▶ **Material provided**:
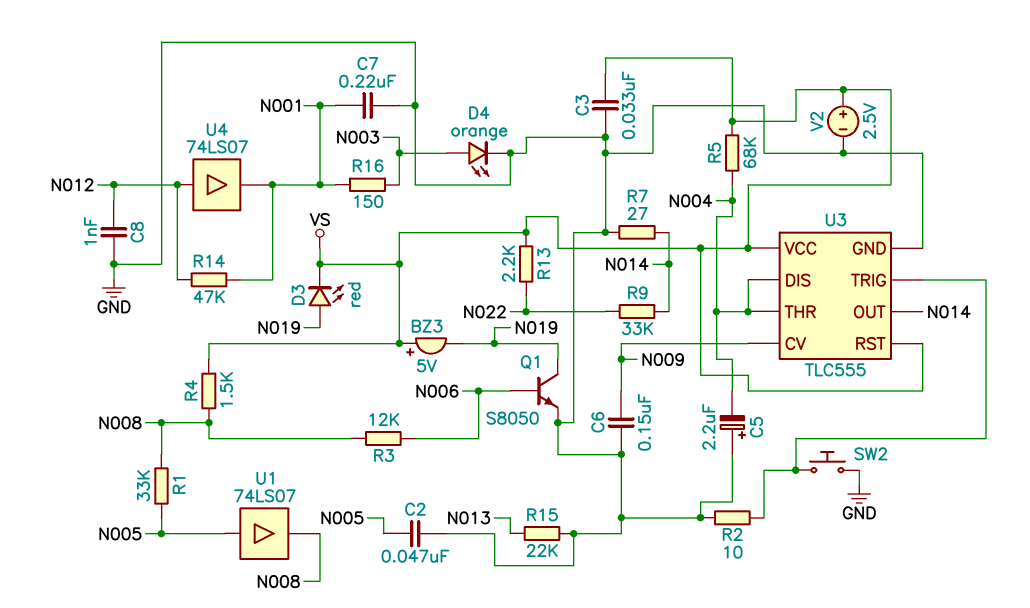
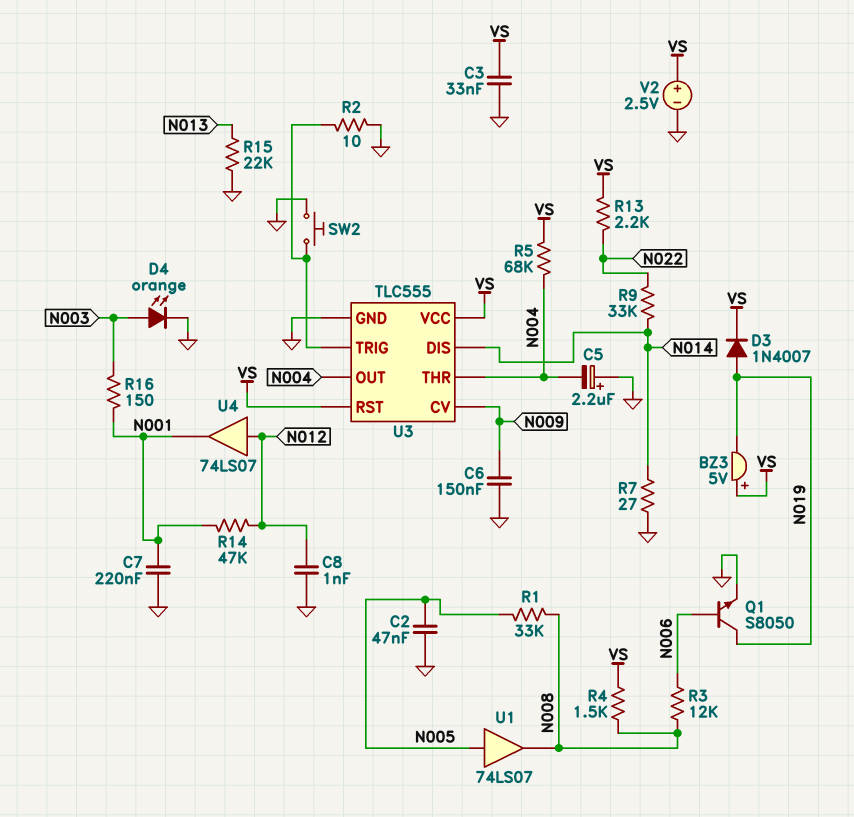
D3: LED red (A N019, K VS) -> diode 1N4007 (A N019, K VS)
U3 pin DIS: N004 -> N014
U3 pin OUT: N014 -> N004

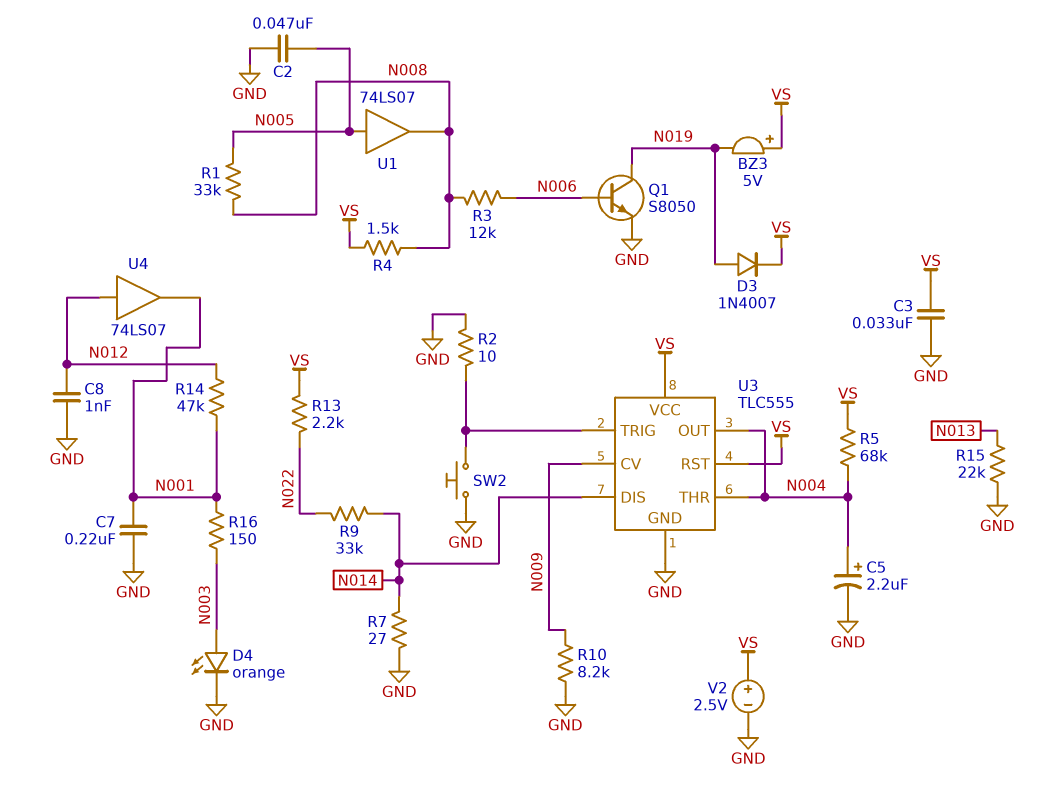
C5: 2.2uF (plus GND, minus N004) -> 2.2uF (plus N004, minus GND)
C6: 150nF (GND, N009) -> none
R10: none -> 8.2k (GND, N009)

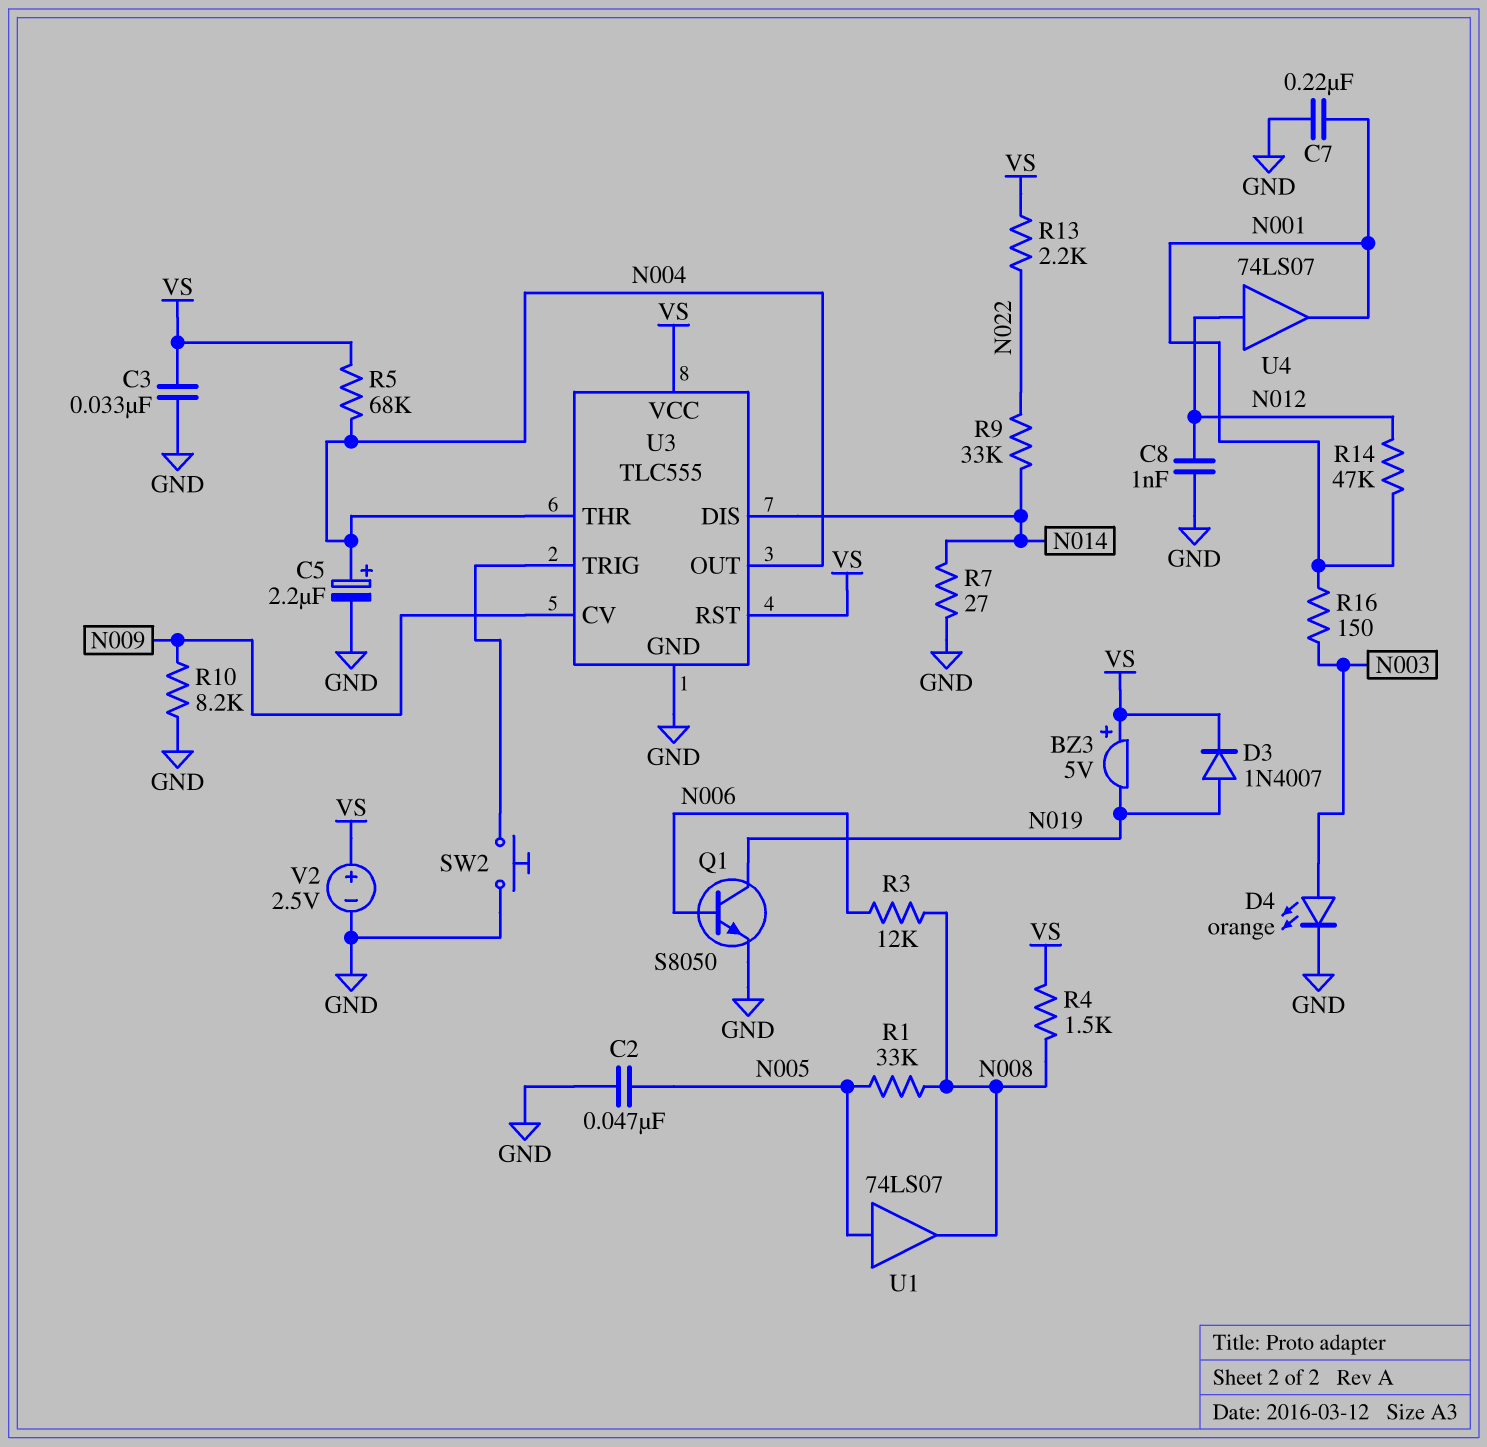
R2: 10 (GND, U3/TRIG) -> none
R15: 22k (GND, N013) -> none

▶ **Exercise objective**:
Your task is to transcribe all of the records precisely, with no images included.

▶ **Task response**:
D3: LED red (A N019, K VS) -> diode 1N4007 (A N019, K VS)
U3 pin DIS: N004 -> N014
U3 pin OUT: N014 -> N004

C5: 2.2uF (plus GND, minus N004) -> 2.2uF (plus N004, minus GND)
C6: 150nF (GND, N009) -> none
R10: none -> 8.2k (GND, N009)

R2: 10 (GND, U3/TRIG) -> none
R15: 22k (GND, N013) -> none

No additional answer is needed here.